PROBLEM DETAILS → Transcribe the records below in their entirety, and leave out each image.

MATERIALS PROVIDED →

--- START ---

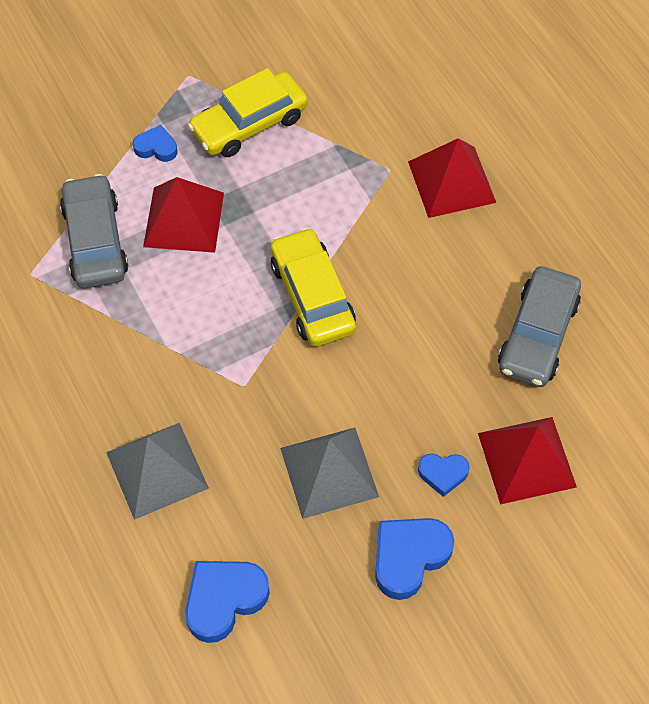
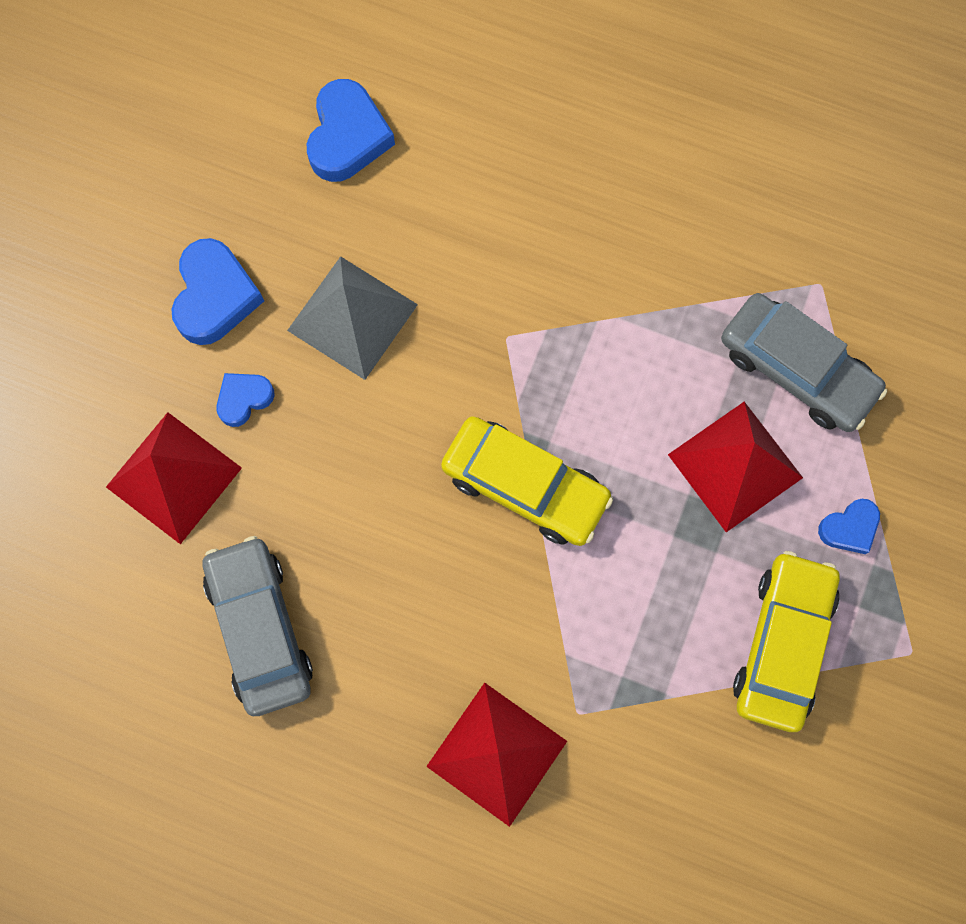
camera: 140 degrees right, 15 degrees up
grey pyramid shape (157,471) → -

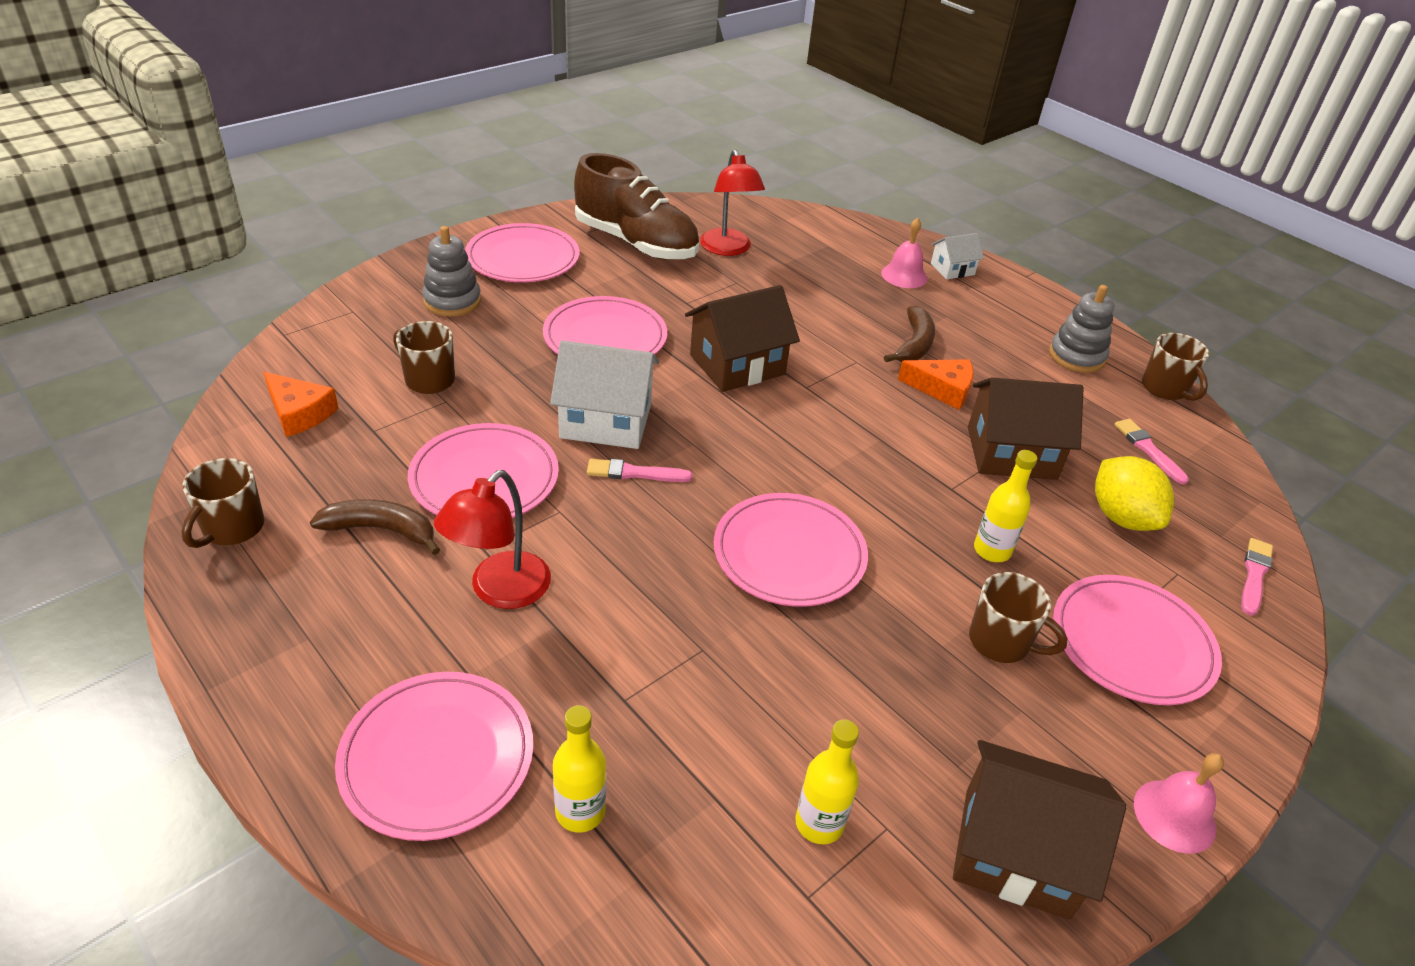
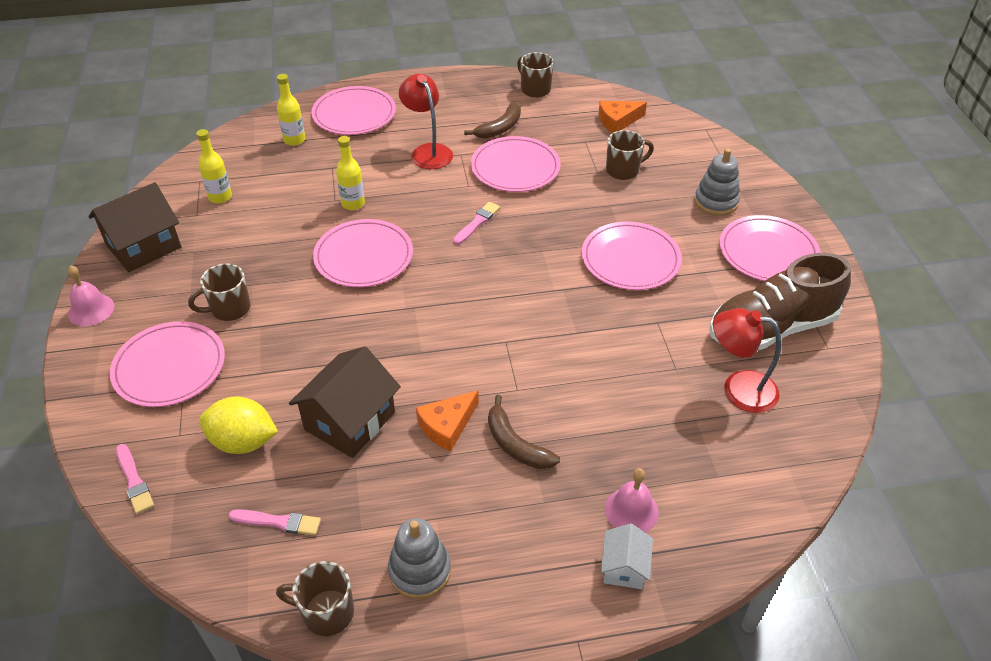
camera: 125 degrees right, 5 degrees up
pure white house (604,394) → -
russet house (742,338) → -
bright yellow flask (1005,506) → bright yellow flask (350,173), relocated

--- END ---

FINISHED TASK →
camera: 140 degrees right, 15 degrees up
grey pyramid shape (157,471) → -

camera: 125 degrees right, 5 degrees up
pure white house (604,394) → -
russet house (742,338) → -
bright yellow flask (1005,506) → bright yellow flask (350,173), relocated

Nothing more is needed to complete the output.